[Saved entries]
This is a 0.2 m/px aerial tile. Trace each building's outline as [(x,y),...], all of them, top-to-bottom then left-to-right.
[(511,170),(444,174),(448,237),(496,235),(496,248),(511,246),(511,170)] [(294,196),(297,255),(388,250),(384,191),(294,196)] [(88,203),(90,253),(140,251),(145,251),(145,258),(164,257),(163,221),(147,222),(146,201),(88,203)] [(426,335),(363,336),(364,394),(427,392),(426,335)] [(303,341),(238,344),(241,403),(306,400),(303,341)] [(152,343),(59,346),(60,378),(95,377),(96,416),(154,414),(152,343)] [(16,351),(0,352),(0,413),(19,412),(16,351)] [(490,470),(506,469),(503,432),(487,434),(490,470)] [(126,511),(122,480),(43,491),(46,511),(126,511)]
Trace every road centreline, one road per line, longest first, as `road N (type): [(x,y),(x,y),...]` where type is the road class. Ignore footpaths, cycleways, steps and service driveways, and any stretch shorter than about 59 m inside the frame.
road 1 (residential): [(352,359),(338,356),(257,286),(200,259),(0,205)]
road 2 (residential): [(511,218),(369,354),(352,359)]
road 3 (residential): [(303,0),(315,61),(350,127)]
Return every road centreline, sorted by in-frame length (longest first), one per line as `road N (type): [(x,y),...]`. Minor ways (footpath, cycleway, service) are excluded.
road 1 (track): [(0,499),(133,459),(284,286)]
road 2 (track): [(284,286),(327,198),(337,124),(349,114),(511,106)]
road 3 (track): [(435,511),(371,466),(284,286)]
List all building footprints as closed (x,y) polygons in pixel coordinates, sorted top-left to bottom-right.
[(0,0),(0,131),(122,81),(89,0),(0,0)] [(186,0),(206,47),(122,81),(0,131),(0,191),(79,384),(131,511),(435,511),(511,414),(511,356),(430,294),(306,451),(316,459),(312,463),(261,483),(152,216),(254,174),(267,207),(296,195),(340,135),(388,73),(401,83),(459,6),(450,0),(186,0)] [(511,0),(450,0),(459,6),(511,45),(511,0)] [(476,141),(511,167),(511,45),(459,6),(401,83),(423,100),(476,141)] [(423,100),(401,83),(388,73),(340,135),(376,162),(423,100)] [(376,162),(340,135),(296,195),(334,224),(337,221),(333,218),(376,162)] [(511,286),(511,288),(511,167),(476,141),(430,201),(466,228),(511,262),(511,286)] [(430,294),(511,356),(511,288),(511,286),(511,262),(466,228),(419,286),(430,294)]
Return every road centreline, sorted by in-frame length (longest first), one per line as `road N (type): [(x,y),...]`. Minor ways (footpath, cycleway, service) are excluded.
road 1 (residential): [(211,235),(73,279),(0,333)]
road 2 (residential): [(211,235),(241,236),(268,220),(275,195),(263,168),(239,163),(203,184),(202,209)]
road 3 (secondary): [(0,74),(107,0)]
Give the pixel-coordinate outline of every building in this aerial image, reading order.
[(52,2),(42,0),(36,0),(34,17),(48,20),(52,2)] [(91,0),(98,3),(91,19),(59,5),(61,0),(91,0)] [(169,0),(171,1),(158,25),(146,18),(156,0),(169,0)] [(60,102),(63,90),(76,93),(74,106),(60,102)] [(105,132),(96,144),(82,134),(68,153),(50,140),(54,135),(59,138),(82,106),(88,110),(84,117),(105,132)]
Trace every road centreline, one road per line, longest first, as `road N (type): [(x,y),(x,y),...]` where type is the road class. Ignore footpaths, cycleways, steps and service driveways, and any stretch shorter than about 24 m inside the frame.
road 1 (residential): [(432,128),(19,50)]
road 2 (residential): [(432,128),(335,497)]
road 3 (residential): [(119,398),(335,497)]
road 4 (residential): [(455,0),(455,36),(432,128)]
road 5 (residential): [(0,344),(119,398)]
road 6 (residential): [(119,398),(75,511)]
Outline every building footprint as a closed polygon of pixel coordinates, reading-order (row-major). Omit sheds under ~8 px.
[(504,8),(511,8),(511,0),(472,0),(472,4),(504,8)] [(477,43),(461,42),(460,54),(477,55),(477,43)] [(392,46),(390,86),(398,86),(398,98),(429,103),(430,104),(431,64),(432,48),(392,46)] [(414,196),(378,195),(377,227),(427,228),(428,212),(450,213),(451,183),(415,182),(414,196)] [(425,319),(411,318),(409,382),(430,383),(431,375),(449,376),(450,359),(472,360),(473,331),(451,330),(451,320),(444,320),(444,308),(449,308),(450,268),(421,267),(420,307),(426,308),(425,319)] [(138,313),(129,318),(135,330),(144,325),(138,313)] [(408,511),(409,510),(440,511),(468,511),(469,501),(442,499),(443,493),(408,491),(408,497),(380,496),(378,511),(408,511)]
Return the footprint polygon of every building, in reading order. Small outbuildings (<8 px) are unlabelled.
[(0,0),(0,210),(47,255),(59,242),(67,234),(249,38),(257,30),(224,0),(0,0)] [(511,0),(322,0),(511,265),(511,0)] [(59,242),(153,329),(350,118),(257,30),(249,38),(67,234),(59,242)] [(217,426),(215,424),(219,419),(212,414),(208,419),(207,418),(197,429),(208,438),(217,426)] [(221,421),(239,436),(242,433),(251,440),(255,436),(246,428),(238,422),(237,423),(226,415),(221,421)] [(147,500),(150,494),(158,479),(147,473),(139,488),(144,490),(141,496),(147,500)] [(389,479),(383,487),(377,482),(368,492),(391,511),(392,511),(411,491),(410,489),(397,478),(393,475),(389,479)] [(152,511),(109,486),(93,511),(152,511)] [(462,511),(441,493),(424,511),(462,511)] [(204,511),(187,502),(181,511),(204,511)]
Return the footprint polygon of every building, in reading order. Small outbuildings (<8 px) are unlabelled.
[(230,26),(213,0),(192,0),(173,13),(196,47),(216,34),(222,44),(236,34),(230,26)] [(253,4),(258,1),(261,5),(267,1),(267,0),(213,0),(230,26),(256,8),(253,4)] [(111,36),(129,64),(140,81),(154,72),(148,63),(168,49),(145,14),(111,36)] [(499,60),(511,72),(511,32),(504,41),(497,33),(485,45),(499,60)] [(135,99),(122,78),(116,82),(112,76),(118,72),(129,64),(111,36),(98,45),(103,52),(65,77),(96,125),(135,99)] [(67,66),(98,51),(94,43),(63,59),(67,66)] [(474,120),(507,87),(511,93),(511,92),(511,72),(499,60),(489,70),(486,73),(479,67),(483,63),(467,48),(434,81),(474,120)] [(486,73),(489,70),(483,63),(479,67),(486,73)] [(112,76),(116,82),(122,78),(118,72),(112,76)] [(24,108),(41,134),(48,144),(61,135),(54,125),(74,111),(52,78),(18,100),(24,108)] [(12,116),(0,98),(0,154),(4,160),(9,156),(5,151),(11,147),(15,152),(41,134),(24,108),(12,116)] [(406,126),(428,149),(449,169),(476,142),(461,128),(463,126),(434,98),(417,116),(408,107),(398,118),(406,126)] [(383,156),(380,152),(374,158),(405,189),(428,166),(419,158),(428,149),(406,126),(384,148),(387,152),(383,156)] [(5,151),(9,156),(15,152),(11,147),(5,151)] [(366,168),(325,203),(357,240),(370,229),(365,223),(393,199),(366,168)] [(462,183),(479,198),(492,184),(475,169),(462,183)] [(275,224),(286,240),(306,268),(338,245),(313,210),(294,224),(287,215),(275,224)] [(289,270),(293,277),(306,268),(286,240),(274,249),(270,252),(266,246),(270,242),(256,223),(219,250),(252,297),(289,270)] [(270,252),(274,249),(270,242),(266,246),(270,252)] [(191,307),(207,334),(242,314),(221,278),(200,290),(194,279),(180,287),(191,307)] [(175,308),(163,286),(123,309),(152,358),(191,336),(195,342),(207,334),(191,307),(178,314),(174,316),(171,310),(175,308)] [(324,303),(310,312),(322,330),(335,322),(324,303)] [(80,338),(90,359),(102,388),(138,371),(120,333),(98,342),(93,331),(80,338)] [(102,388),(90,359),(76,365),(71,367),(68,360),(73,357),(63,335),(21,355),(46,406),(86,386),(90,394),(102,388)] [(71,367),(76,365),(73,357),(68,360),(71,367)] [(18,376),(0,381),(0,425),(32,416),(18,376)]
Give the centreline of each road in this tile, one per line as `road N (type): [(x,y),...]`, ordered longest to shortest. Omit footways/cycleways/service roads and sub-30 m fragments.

--- Exercise brief ---
Write out the listing lines word for word, beginning at the line that contains "24 m inside the frame." and stopping after the line that contains "road 6 (residential): [(119,398),(75,511)]".

--- Full response ---
Trace every road centreline, one road per line, longest first, as `road N (type): [(x,y),(x,y),...]` where type is the road class. Ignore footpaths, cycleways, steps and service driveways, and any stretch shorter than about 24 m inside the frame.
road 1 (residential): [(432,128),(19,50)]
road 2 (residential): [(432,128),(335,497)]
road 3 (residential): [(119,398),(335,497)]
road 4 (residential): [(455,0),(455,36),(432,128)]
road 5 (residential): [(0,344),(119,398)]
road 6 (residential): [(119,398),(75,511)]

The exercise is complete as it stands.